• _EXERCISE INSTRUCTIONS_: Your task is to find every line of the data that holds the string "after" and copy it.

Start of RECORDS SUPPLIED

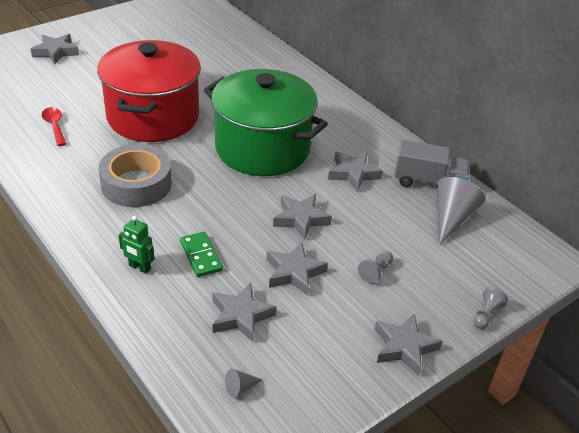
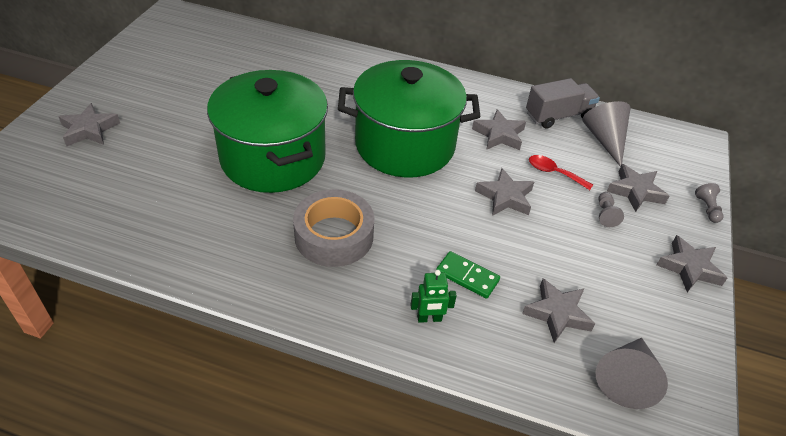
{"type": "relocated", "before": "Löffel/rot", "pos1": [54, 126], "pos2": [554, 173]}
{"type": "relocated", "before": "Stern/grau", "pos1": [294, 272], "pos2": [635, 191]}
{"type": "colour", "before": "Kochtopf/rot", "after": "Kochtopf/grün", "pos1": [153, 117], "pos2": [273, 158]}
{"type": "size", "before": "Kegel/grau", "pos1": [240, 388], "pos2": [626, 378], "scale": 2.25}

End of RECORDS SUPPLIED
Start of RECORDS SUPPLIED

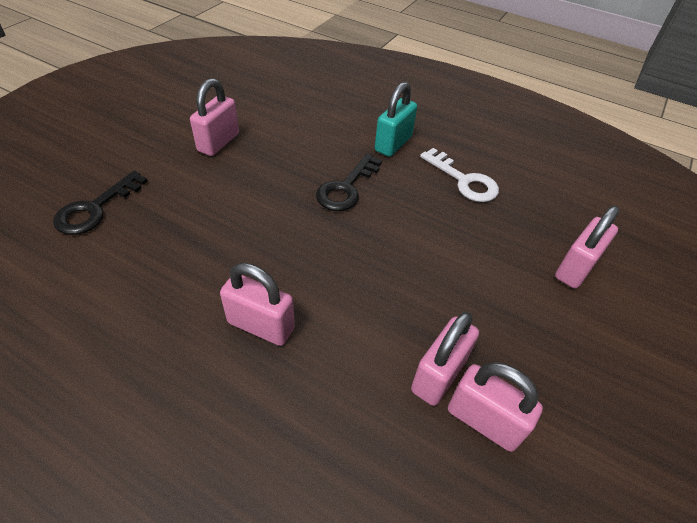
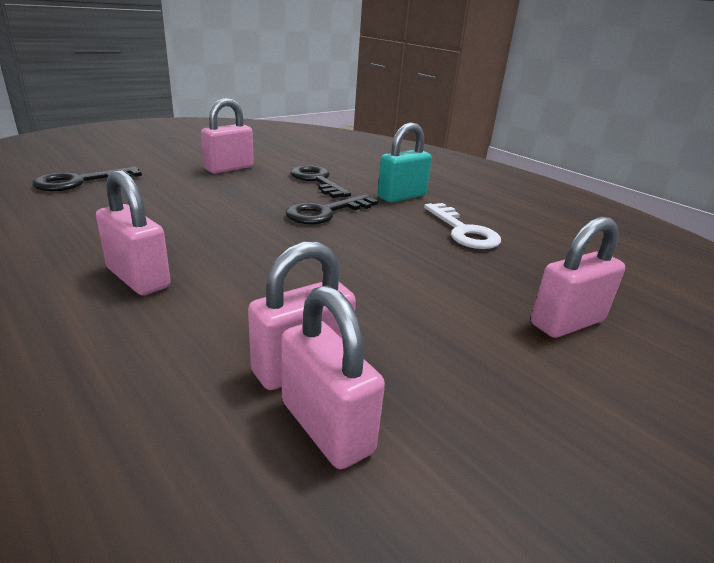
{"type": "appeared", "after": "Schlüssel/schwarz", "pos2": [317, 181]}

End of RECORDS SUPPLIED

• _WRITTEN RESPONSE_:
{"type": "colour", "before": "Kochtopf/rot", "after": "Kochtopf/grün", "pos1": [153, 117], "pos2": [273, 158]}
{"type": "appeared", "after": "Schlüssel/schwarz", "pos2": [317, 181]}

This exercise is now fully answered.